▸ Source data
┌──
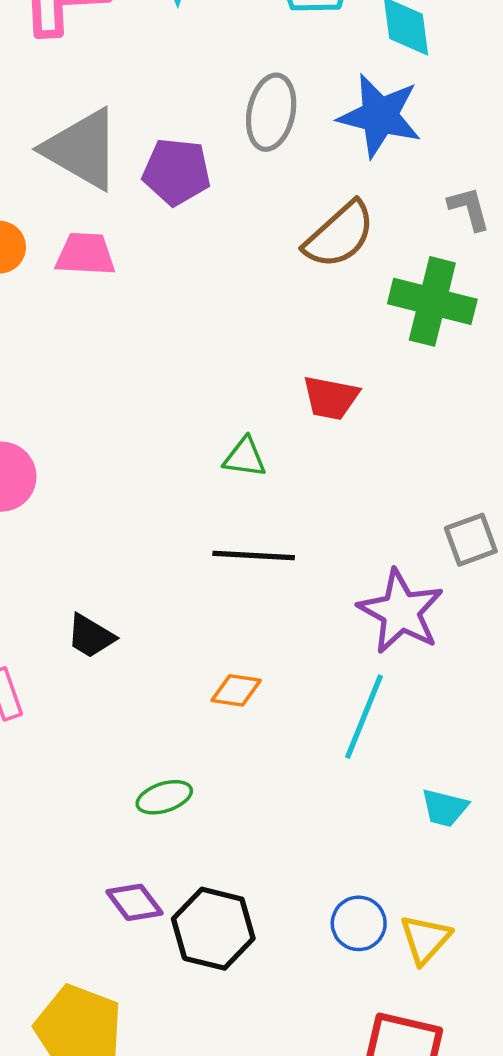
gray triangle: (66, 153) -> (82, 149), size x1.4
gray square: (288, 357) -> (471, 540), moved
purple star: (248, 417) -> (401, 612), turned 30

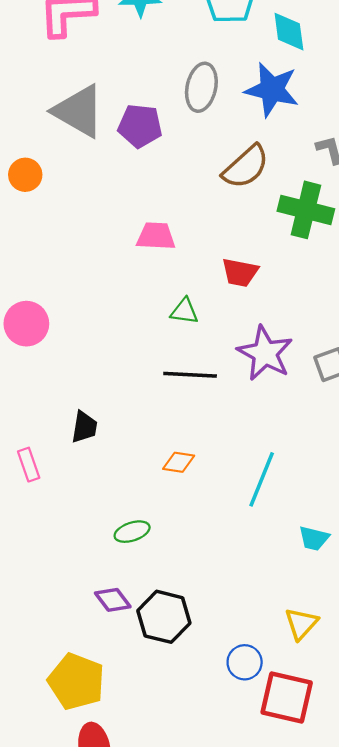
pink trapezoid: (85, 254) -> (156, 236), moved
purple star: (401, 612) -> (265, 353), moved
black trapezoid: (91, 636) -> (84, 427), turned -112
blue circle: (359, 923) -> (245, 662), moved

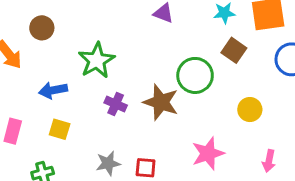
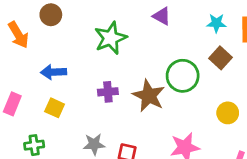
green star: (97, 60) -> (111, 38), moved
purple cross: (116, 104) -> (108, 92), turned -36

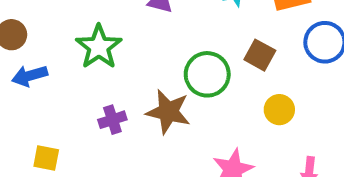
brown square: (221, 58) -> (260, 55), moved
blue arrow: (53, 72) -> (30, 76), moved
└──
┌──
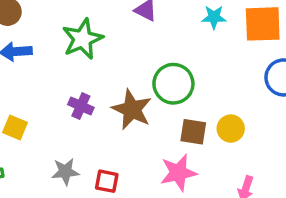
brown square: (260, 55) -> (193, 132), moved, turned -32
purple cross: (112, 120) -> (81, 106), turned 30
└──
▸ What you need to do
Retrieve all lines from the data that contain the string "turned".

▸ Solution
purple star: (248, 417) -> (401, 612), turned 30
black trapezoid: (91, 636) -> (84, 427), turned -112
purple cross: (116, 104) -> (108, 92), turned -36
brown square: (260, 55) -> (193, 132), moved, turned -32
purple cross: (112, 120) -> (81, 106), turned 30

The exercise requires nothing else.